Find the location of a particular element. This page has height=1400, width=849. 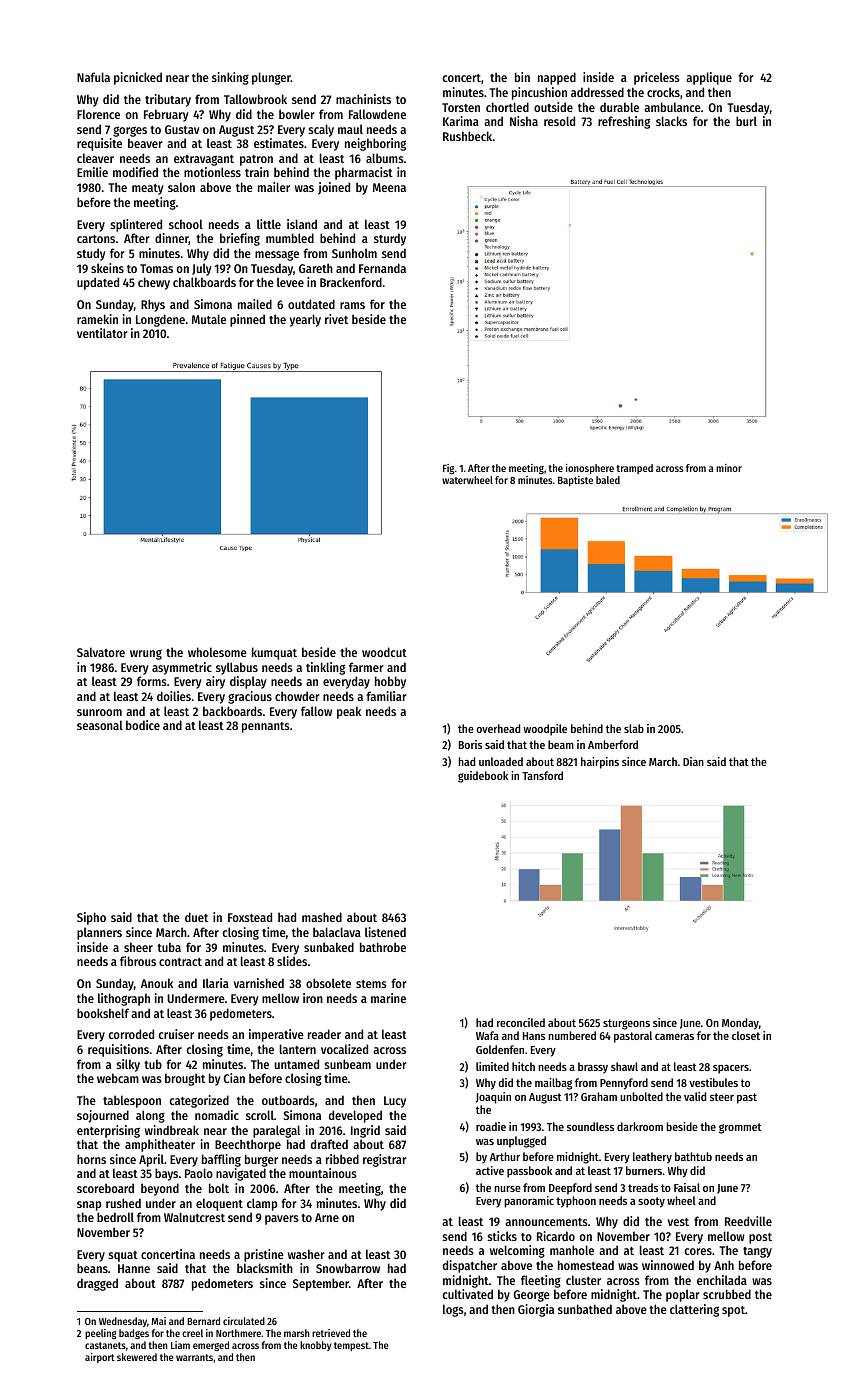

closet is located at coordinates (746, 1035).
==
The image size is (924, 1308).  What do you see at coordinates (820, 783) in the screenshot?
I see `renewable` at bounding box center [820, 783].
* * *
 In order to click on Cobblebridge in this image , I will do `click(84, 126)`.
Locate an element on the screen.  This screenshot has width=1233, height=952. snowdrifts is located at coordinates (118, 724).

** REQUIREMENTS **
In the listing, copy out the stretch from the line containing "In order to" through the line containing "Locate an element", changing "on the screen" to "on the display" and keeping everything else the same.

** FINAL ANSWER **
 In order to click on Cobblebridge in this image , I will do `click(84, 126)`.
Locate an element on the display.  This screenshot has width=1233, height=952. snowdrifts is located at coordinates (118, 724).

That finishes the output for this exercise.